§ **Data items**:
--------
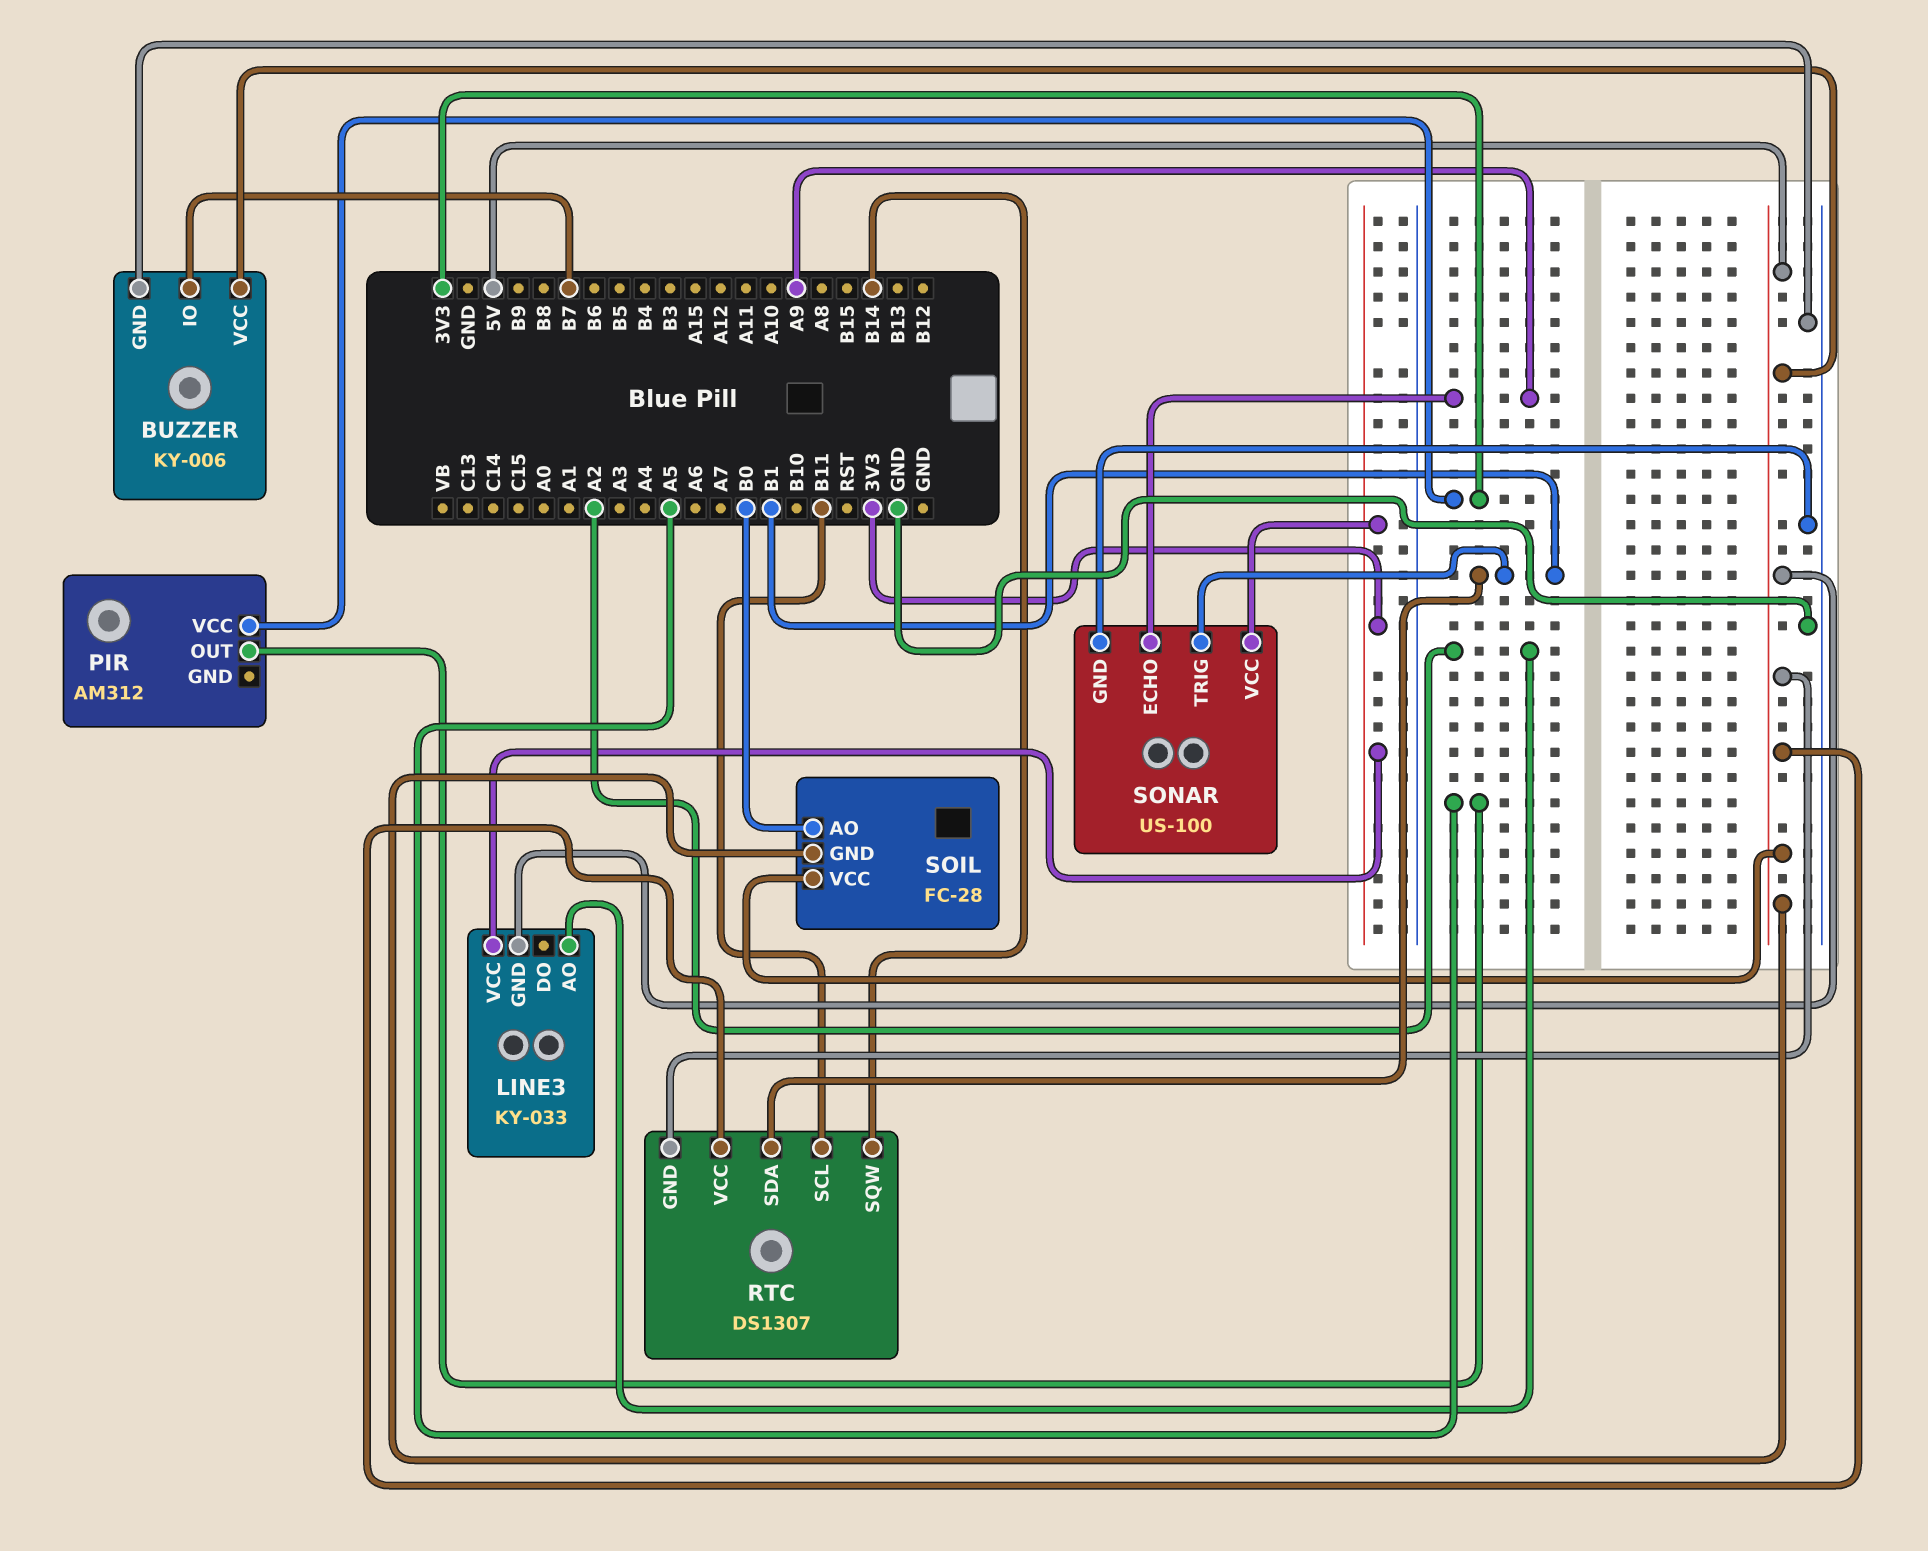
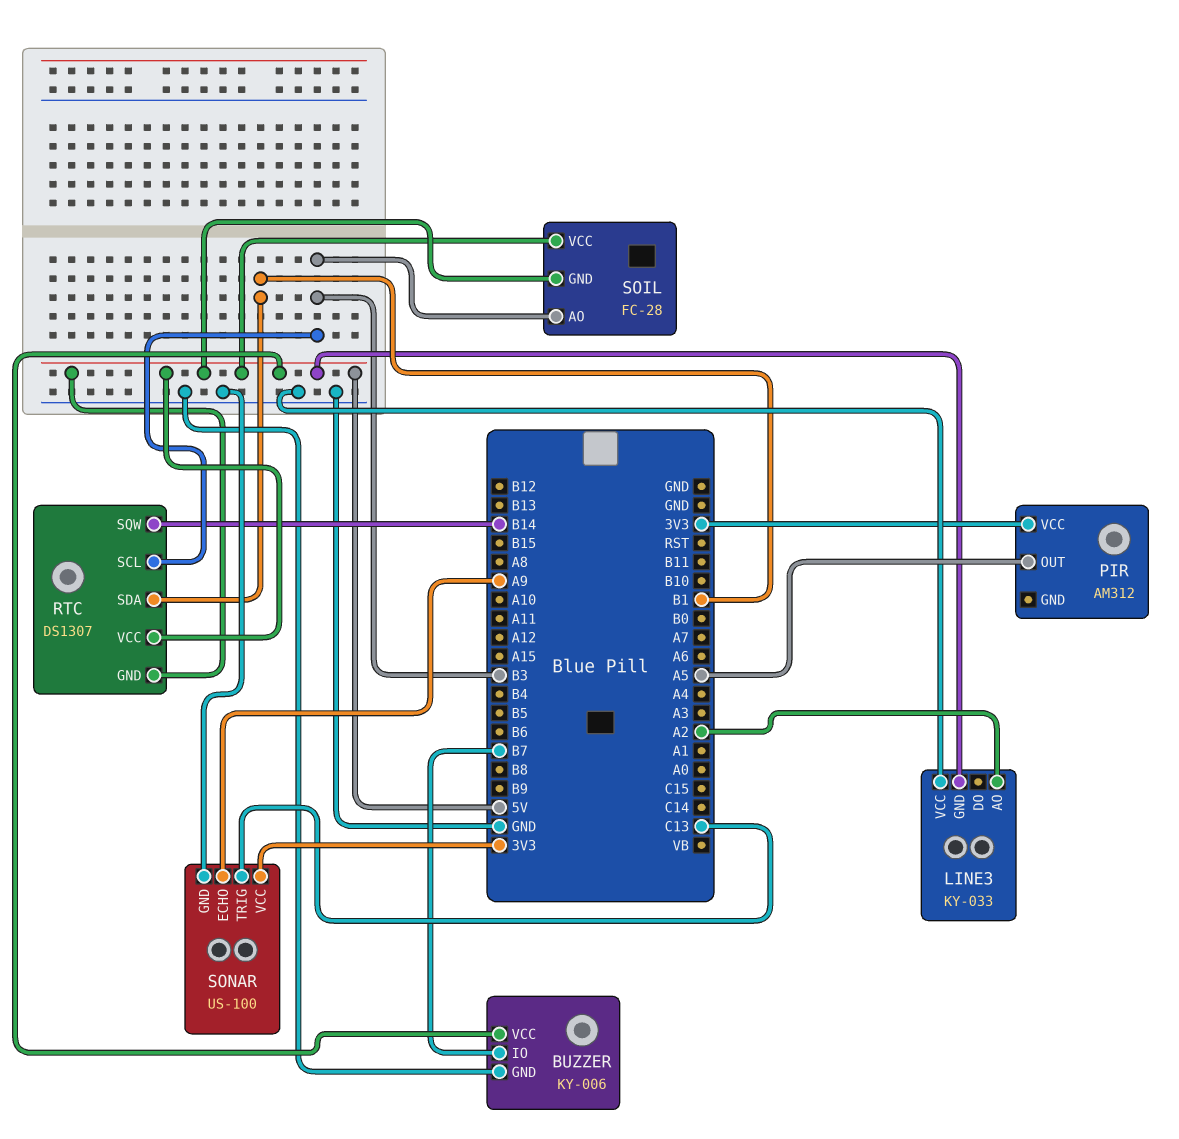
LINE3 pin VCC: 3V3 -> GND
RTC pin SCL: B11 -> B3
SOIL pin AO: B0 -> B3
SONAR pin TRIG: B1 -> C13

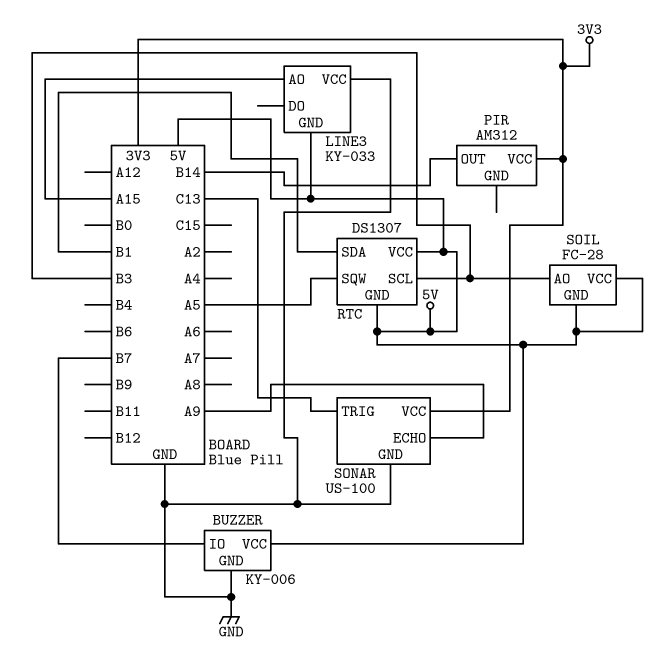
LINE3 pin AO: A2 -> A15
PIR pin OUT: A5 -> B14
RTC pin SQW: B14 -> A5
--------
§ **TASK TO CARRY OUT**: What is the exact wording of the lines from the one bearing "RTC pin SCL: B11 -> B3" through the final line of the records above? Write it out without the pictures.

§ **TASK OUTPUT**:
RTC pin SCL: B11 -> B3
SOIL pin AO: B0 -> B3
SONAR pin TRIG: B1 -> C13

LINE3 pin AO: A2 -> A15
PIR pin OUT: A5 -> B14
RTC pin SQW: B14 -> A5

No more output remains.